Given information:
________________________________________
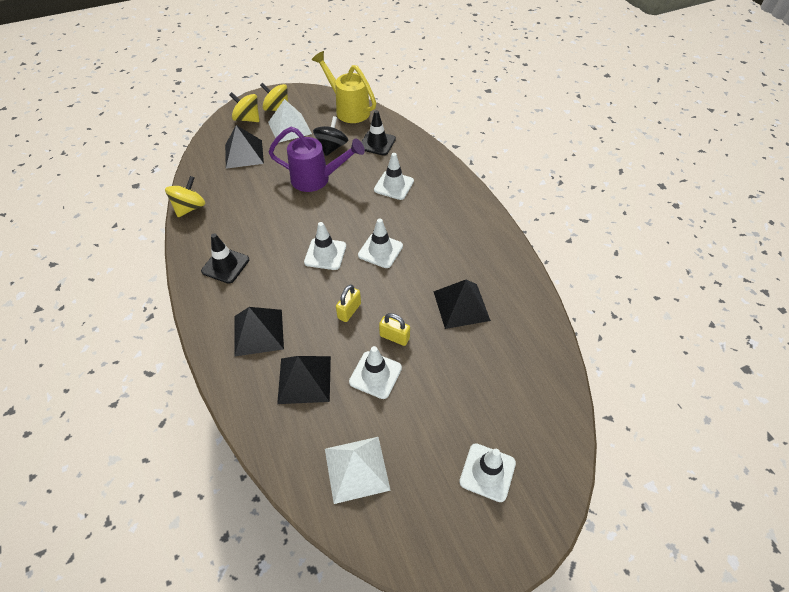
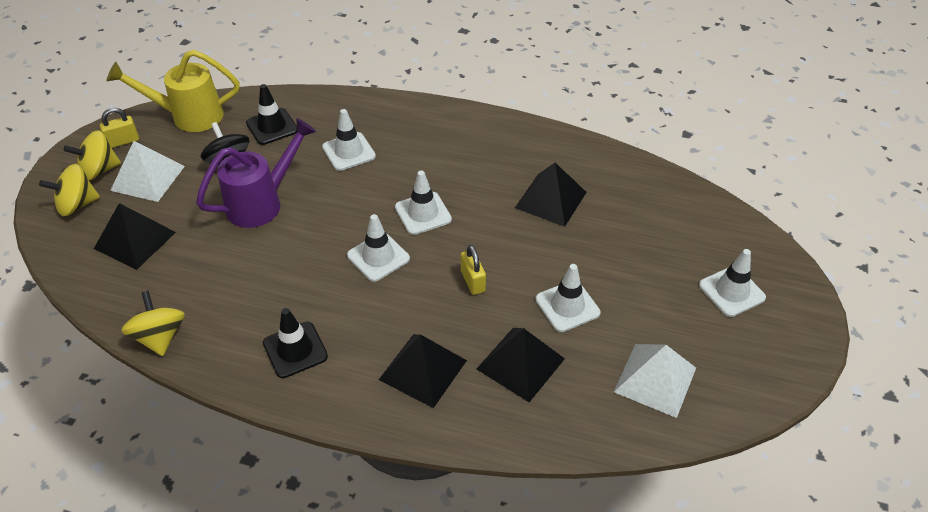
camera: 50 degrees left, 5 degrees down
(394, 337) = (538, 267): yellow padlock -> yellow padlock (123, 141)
________________________________________
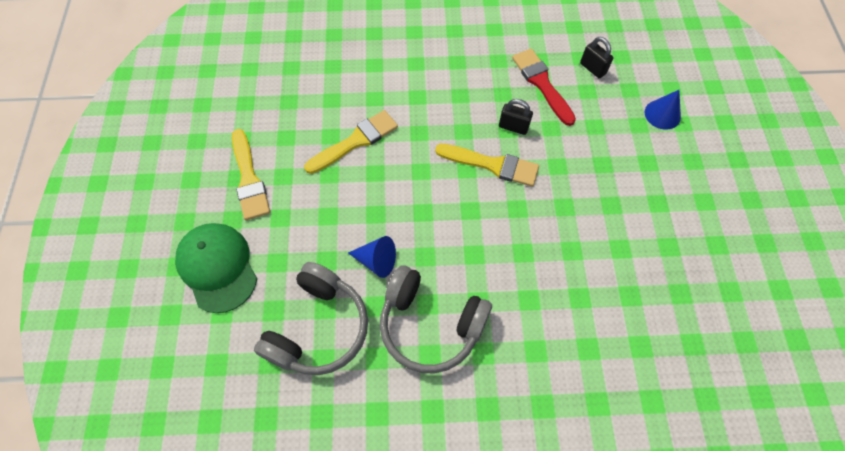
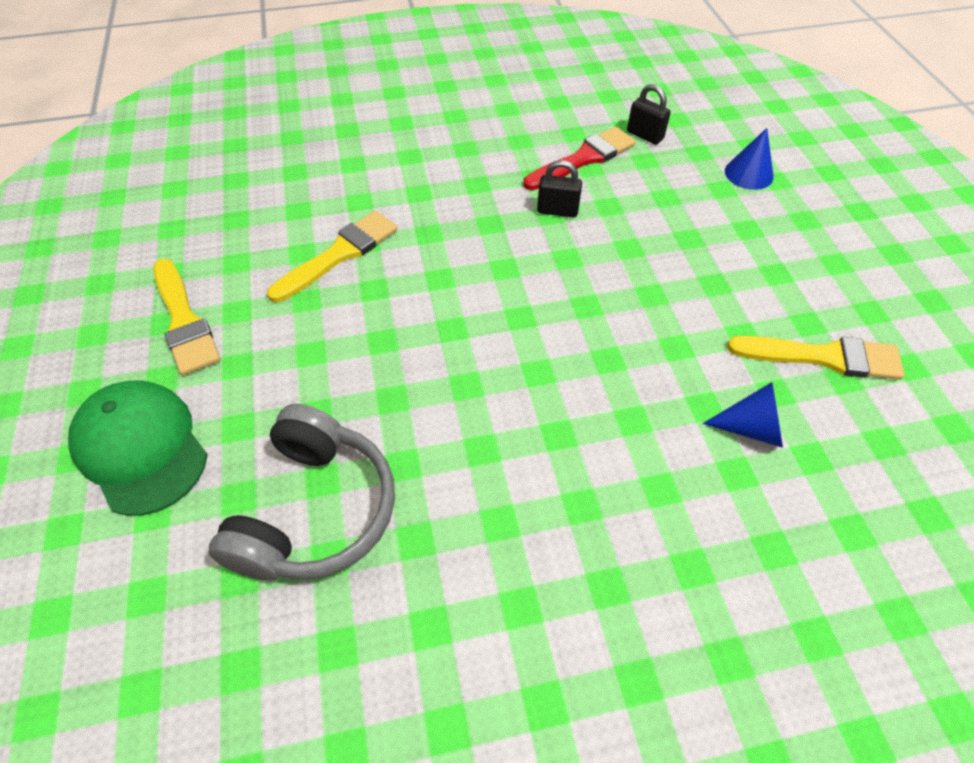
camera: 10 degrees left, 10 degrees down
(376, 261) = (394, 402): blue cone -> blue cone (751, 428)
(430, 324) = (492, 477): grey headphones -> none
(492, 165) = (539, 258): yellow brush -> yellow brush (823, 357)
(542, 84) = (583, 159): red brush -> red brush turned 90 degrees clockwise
________________________________________
About this task: Copy out the range of lines above starting at the line with "camera: 50 degrees left, 5 degrees down" and ending at the line with "(394, 337) = (538, 267): yellow", exactly and including both.

Written answer:
camera: 50 degrees left, 5 degrees down
(394, 337) = (538, 267): yellow padlock -> yellow padlock (123, 141)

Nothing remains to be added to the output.